» **TASK DESCRIPTION**:
When you reach the line containing "llave/marrón" in the data below, reproduce it and every line that follows, exactly and without additions.

» **RECORDED DATA**:

⟨

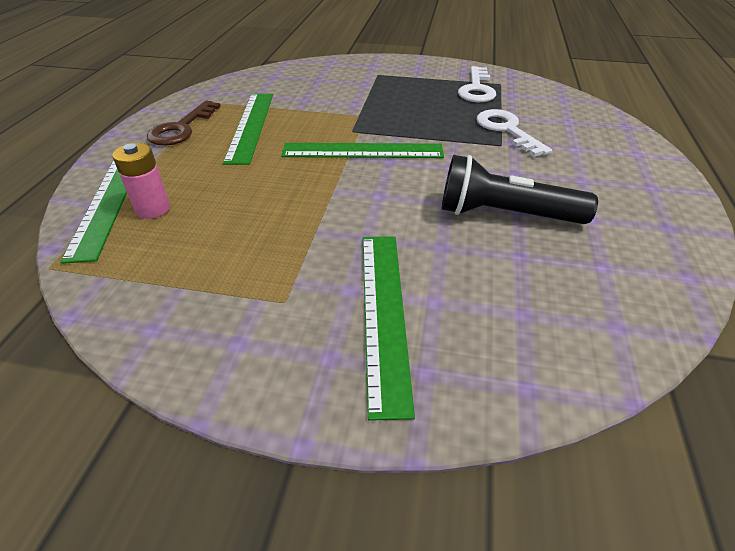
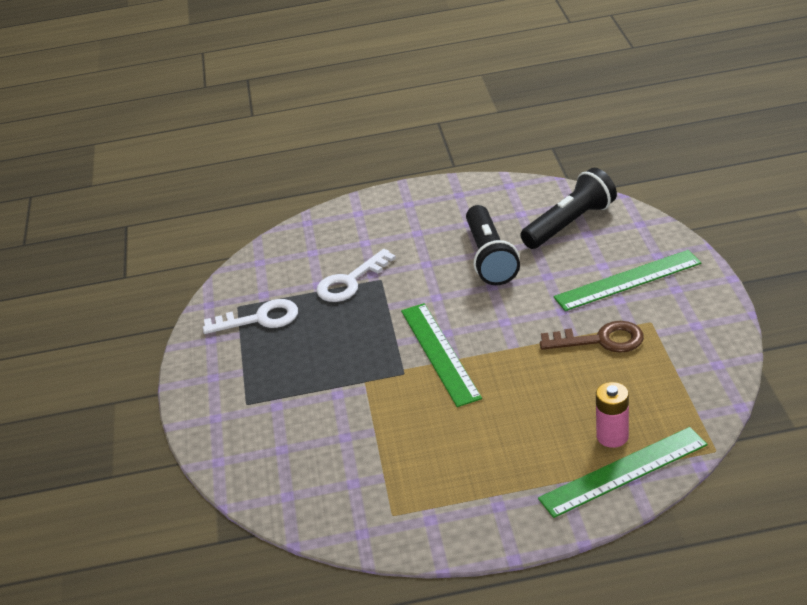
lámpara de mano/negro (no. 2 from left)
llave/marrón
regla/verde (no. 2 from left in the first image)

⟩

» **RESULT OF THIS TASK**:
llave/marrón
regla/verde (no. 2 from left in the first image)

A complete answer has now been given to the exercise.